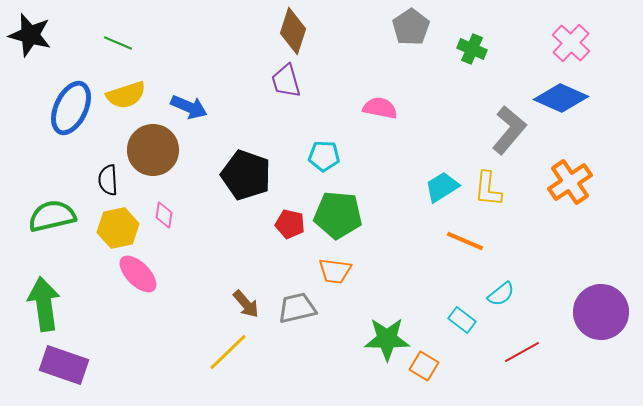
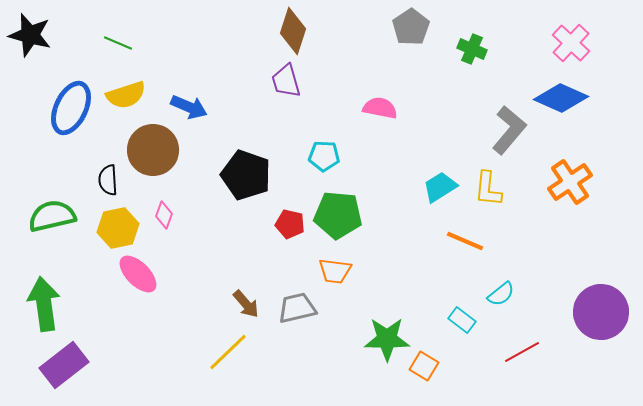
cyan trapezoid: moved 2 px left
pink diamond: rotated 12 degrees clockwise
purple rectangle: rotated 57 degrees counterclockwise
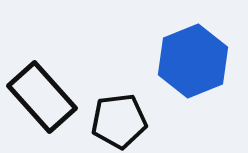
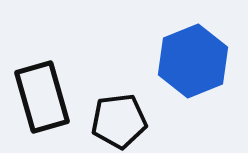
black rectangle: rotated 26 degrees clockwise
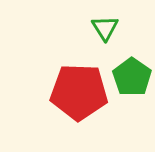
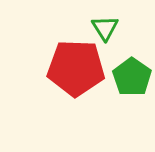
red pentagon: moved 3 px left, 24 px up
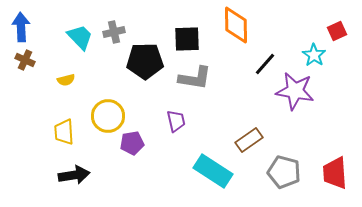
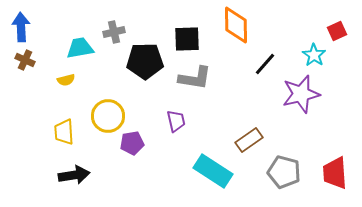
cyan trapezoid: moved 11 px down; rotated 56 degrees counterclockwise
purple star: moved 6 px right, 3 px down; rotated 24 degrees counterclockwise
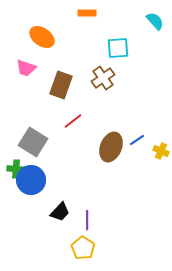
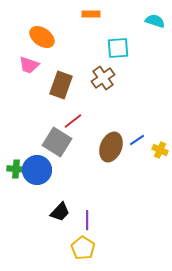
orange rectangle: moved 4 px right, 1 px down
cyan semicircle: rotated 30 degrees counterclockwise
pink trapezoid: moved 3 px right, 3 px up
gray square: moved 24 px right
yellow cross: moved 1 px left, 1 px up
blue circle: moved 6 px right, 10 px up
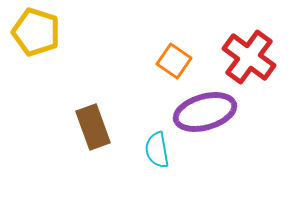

★ ★ ★ ★ ★

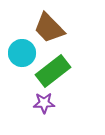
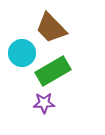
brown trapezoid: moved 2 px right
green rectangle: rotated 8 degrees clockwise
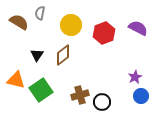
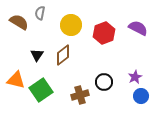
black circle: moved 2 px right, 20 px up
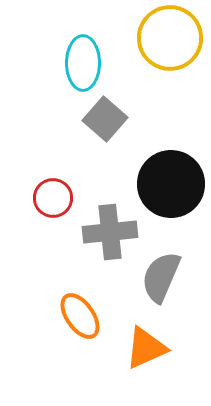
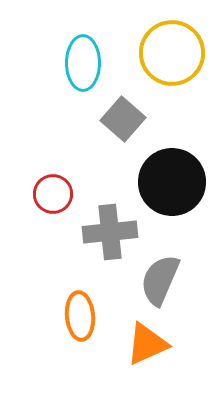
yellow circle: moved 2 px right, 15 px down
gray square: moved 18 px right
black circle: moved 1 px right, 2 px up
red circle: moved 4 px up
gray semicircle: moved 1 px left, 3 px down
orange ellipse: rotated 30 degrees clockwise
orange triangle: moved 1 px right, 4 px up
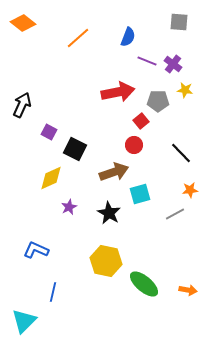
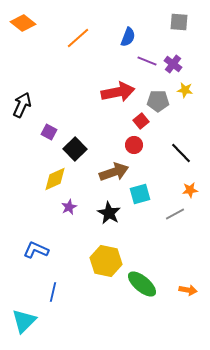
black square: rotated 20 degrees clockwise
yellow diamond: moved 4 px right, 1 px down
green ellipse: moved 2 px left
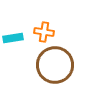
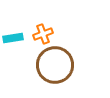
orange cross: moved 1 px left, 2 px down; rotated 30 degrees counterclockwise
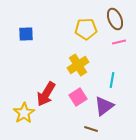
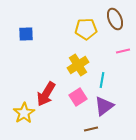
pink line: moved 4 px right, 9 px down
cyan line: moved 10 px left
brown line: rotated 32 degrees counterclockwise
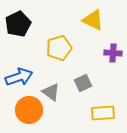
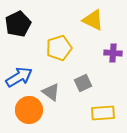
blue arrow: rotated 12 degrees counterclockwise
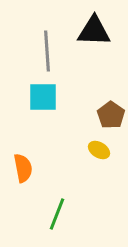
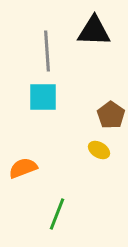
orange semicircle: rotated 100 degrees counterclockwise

★ ★ ★ ★ ★

→ Goal of the exercise
Within these entries, output exactly the lines starting at the one with "cyan trapezoid: moved 2 px left" and finishing at the one with "blue circle: moved 6 px right, 10 px up". Leave pictures out of the output.

→ Output of the task
cyan trapezoid: moved 2 px left
pink diamond: rotated 12 degrees clockwise
purple rectangle: rotated 57 degrees counterclockwise
black rectangle: rotated 26 degrees clockwise
red pentagon: moved 3 px left, 24 px up
cyan trapezoid: moved 11 px down; rotated 56 degrees counterclockwise
purple star: moved 6 px right, 3 px down; rotated 24 degrees counterclockwise
orange rectangle: moved 4 px right, 1 px down
cyan semicircle: rotated 30 degrees counterclockwise
pink trapezoid: moved 3 px right, 3 px up
gray square: moved 24 px right
yellow cross: moved 1 px left, 1 px up
blue circle: moved 6 px right, 10 px up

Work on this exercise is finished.